START Collected material

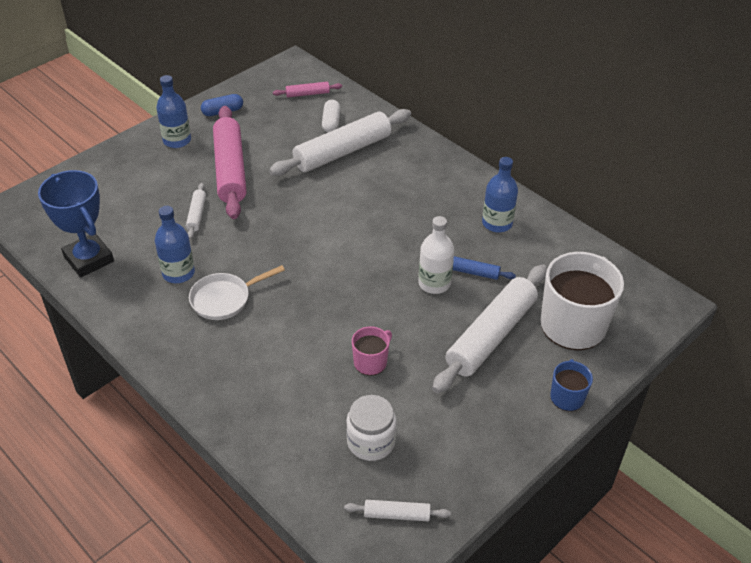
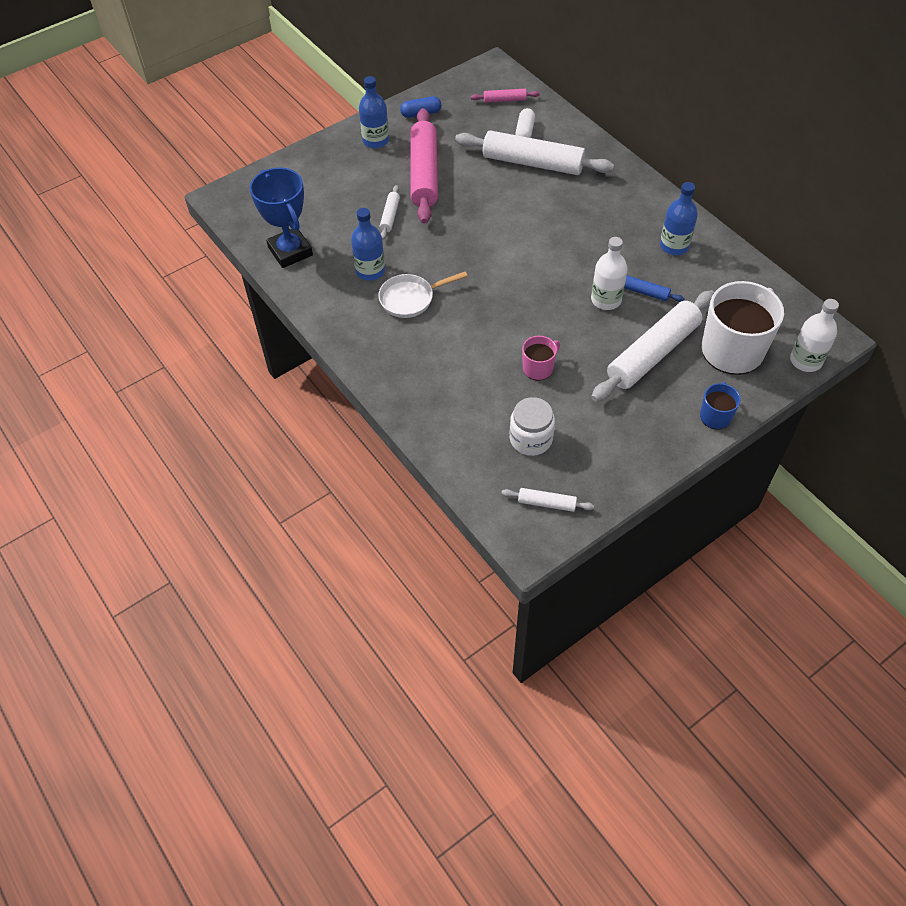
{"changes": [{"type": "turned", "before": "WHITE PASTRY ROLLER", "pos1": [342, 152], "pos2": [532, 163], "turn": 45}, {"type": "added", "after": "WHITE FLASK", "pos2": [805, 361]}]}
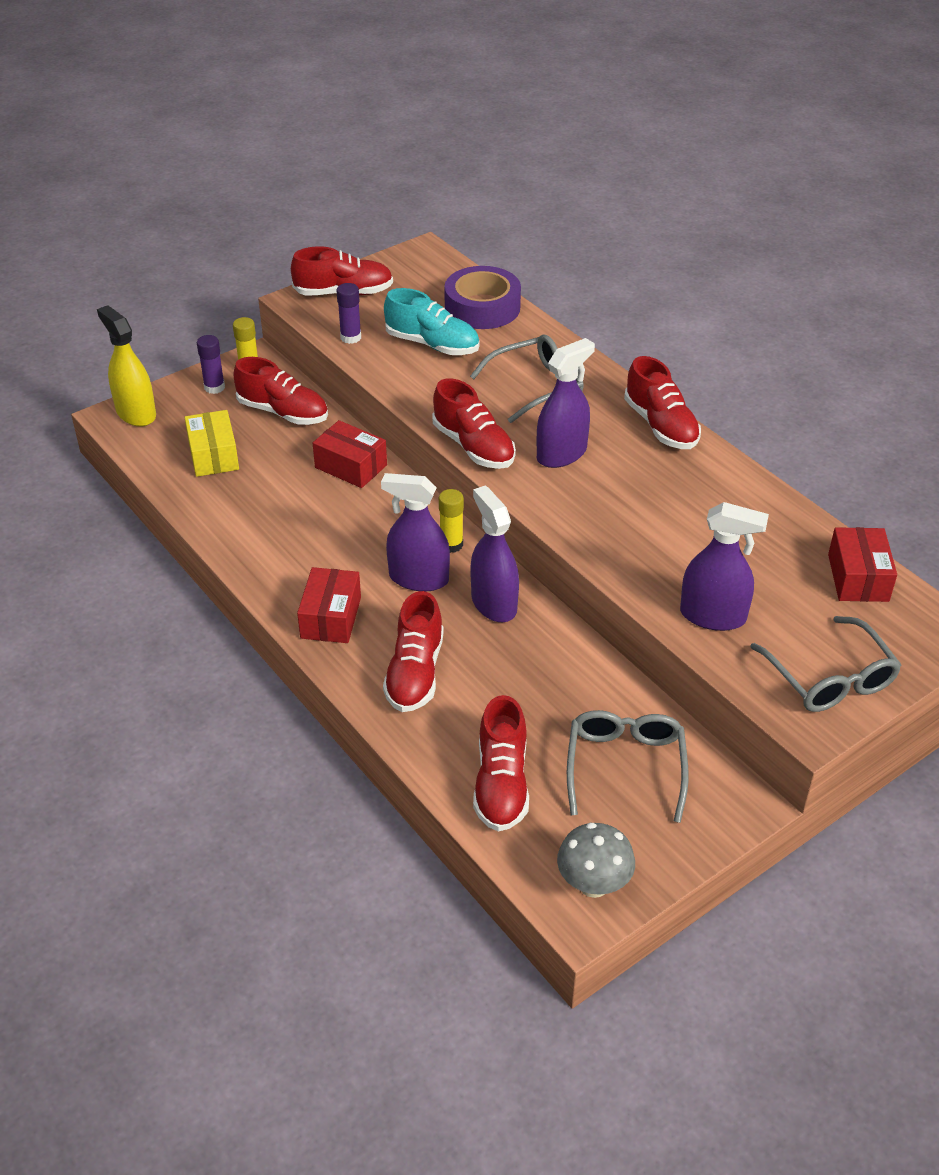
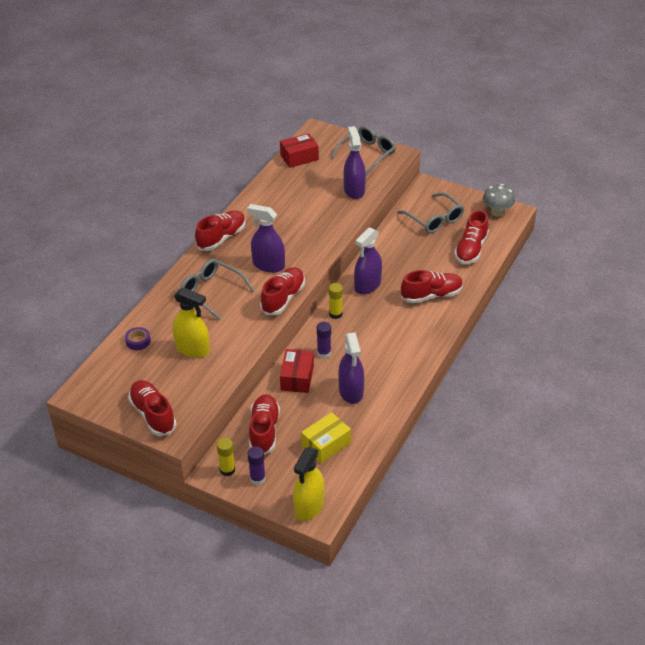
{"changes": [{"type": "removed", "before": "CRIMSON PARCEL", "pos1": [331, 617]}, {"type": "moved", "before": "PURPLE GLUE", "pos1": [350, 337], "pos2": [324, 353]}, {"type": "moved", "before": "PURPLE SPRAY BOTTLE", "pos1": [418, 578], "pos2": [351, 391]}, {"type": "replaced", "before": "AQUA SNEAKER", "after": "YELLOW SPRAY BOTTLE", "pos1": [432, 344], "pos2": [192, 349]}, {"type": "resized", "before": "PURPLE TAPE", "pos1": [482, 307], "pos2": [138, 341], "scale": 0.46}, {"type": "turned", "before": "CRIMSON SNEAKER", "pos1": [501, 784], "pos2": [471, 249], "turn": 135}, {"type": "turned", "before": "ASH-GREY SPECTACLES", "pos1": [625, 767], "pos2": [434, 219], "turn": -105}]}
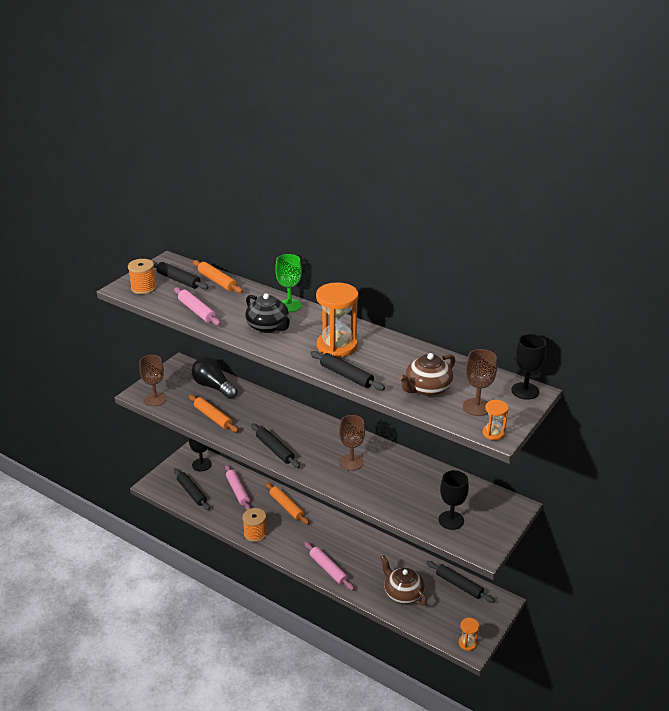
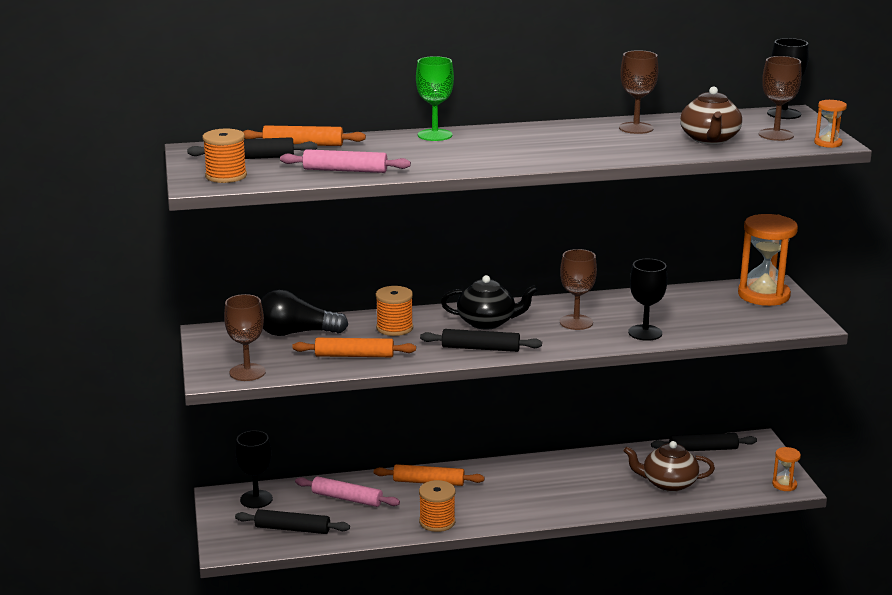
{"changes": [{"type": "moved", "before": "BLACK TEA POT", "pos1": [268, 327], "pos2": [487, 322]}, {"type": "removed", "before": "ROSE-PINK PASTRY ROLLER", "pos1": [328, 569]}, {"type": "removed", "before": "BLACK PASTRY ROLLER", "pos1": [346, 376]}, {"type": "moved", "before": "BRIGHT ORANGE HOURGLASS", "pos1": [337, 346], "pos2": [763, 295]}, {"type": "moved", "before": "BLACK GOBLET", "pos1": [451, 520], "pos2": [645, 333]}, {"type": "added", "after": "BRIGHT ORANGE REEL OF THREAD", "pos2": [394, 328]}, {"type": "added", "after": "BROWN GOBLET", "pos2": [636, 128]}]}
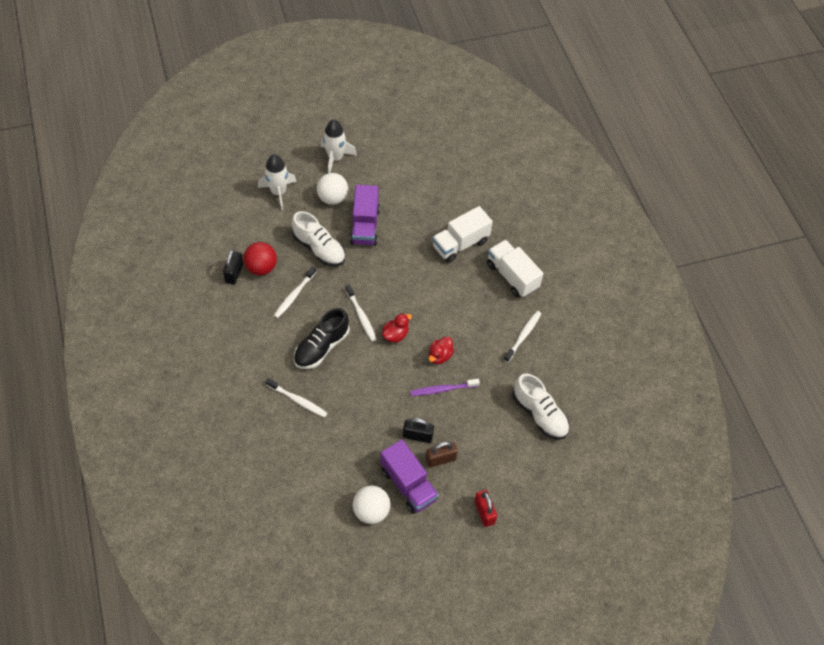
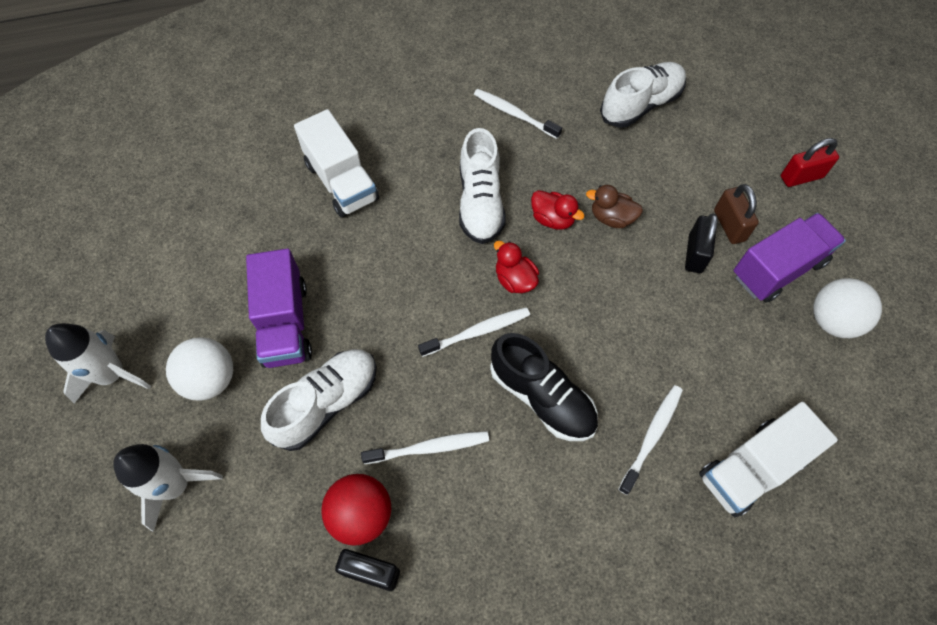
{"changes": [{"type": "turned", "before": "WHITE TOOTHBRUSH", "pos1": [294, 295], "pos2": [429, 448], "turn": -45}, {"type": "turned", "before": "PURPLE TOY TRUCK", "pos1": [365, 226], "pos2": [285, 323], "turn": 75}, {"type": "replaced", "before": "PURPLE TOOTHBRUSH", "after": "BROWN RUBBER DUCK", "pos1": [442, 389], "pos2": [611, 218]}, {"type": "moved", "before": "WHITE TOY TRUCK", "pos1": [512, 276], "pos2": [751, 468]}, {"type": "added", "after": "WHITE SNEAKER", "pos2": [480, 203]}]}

END Collected material

» **Action item**:
Everything in the listing should be repeated exactly except the pictures.

» **Response area**:
{"changes": [{"type": "turned", "before": "WHITE PASTRY ROLLER", "pos1": [342, 152], "pos2": [532, 163], "turn": 45}, {"type": "added", "after": "WHITE FLASK", "pos2": [805, 361]}]}
{"changes": [{"type": "removed", "before": "CRIMSON PARCEL", "pos1": [331, 617]}, {"type": "moved", "before": "PURPLE GLUE", "pos1": [350, 337], "pos2": [324, 353]}, {"type": "moved", "before": "PURPLE SPRAY BOTTLE", "pos1": [418, 578], "pos2": [351, 391]}, {"type": "replaced", "before": "AQUA SNEAKER", "after": "YELLOW SPRAY BOTTLE", "pos1": [432, 344], "pos2": [192, 349]}, {"type": "resized", "before": "PURPLE TAPE", "pos1": [482, 307], "pos2": [138, 341], "scale": 0.46}, {"type": "turned", "before": "CRIMSON SNEAKER", "pos1": [501, 784], "pos2": [471, 249], "turn": 135}, {"type": "turned", "before": "ASH-GREY SPECTACLES", "pos1": [625, 767], "pos2": [434, 219], "turn": -105}]}
{"changes": [{"type": "moved", "before": "BLACK TEA POT", "pos1": [268, 327], "pos2": [487, 322]}, {"type": "removed", "before": "ROSE-PINK PASTRY ROLLER", "pos1": [328, 569]}, {"type": "removed", "before": "BLACK PASTRY ROLLER", "pos1": [346, 376]}, {"type": "moved", "before": "BRIGHT ORANGE HOURGLASS", "pos1": [337, 346], "pos2": [763, 295]}, {"type": "moved", "before": "BLACK GOBLET", "pos1": [451, 520], "pos2": [645, 333]}, {"type": "added", "after": "BRIGHT ORANGE REEL OF THREAD", "pos2": [394, 328]}, {"type": "added", "after": "BROWN GOBLET", "pos2": [636, 128]}]}
{"changes": [{"type": "turned", "before": "WHITE TOOTHBRUSH", "pos1": [294, 295], "pos2": [429, 448], "turn": -45}, {"type": "turned", "before": "PURPLE TOY TRUCK", "pos1": [365, 226], "pos2": [285, 323], "turn": 75}, {"type": "replaced", "before": "PURPLE TOOTHBRUSH", "after": "BROWN RUBBER DUCK", "pos1": [442, 389], "pos2": [611, 218]}, {"type": "moved", "before": "WHITE TOY TRUCK", "pos1": [512, 276], "pos2": [751, 468]}, {"type": "added", "after": "WHITE SNEAKER", "pos2": [480, 203]}]}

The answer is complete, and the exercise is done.